══ THE RECORDS

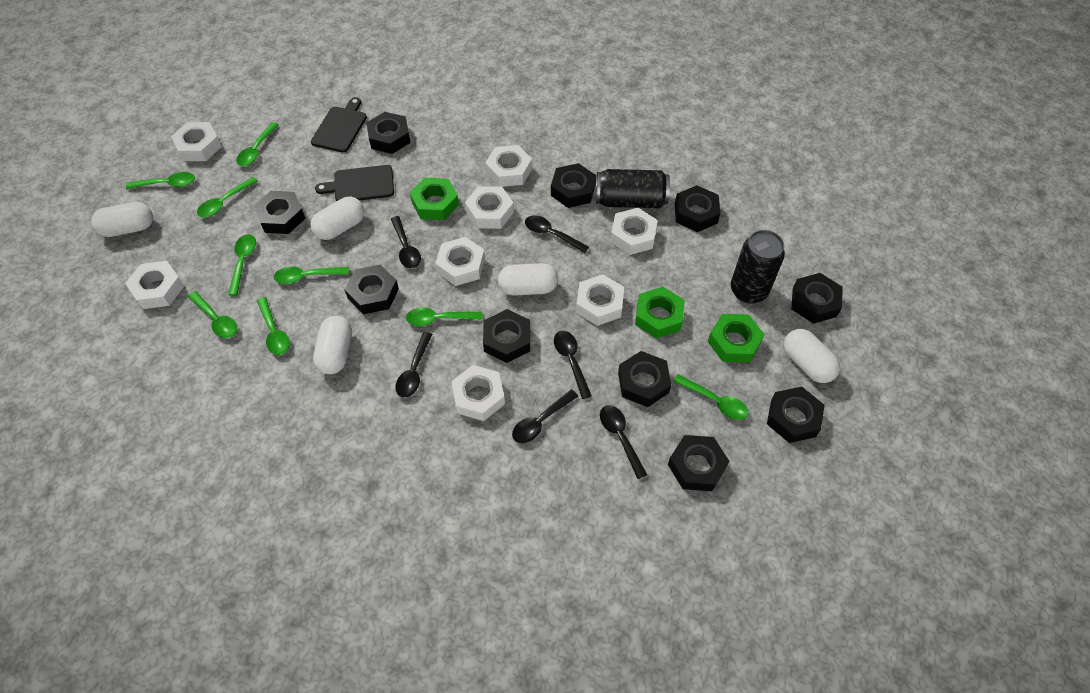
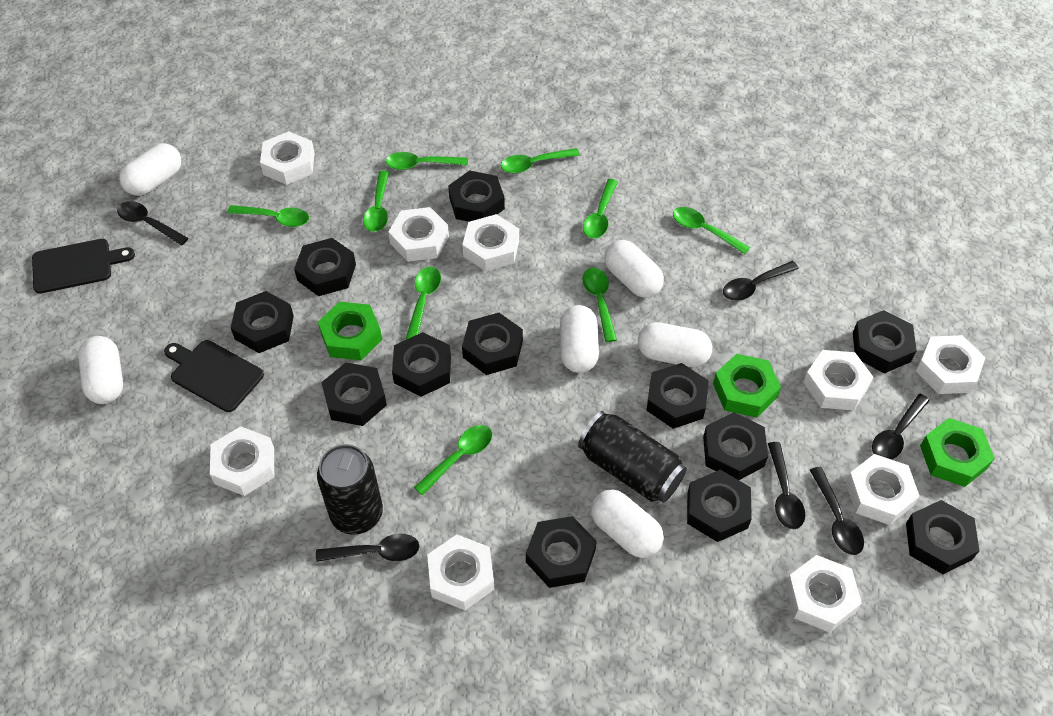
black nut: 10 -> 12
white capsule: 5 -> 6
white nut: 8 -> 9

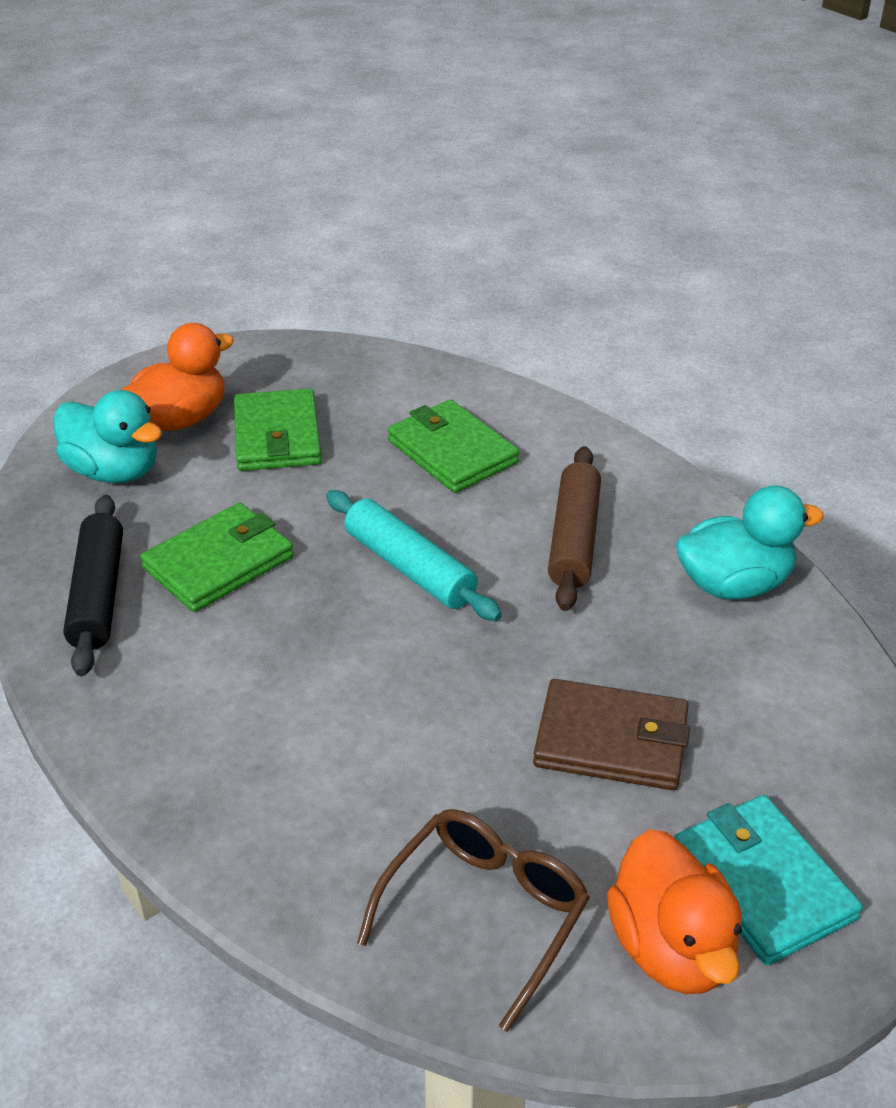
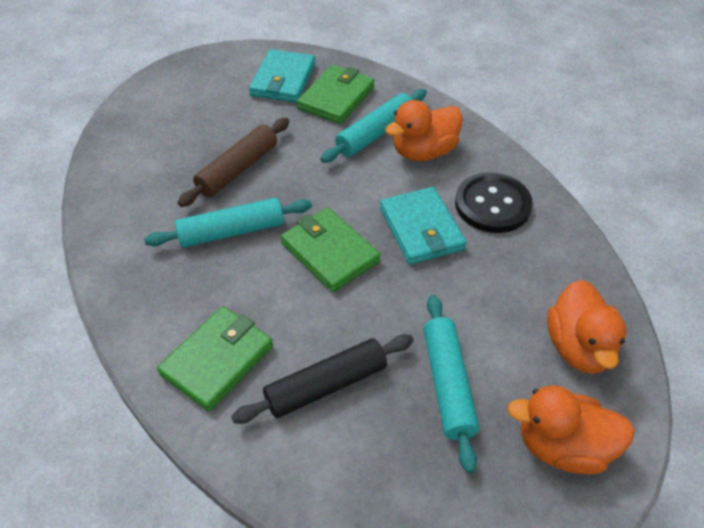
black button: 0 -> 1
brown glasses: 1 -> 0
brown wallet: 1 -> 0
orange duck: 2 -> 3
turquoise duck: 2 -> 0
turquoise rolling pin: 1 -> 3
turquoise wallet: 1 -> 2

════

ACTIVITY —
Hand back the data above exactly, with no images.

ANSWER TO THIS TASK —
black nut: 10 -> 12
white capsule: 5 -> 6
white nut: 8 -> 9

black button: 0 -> 1
brown glasses: 1 -> 0
brown wallet: 1 -> 0
orange duck: 2 -> 3
turquoise duck: 2 -> 0
turquoise rolling pin: 1 -> 3
turquoise wallet: 1 -> 2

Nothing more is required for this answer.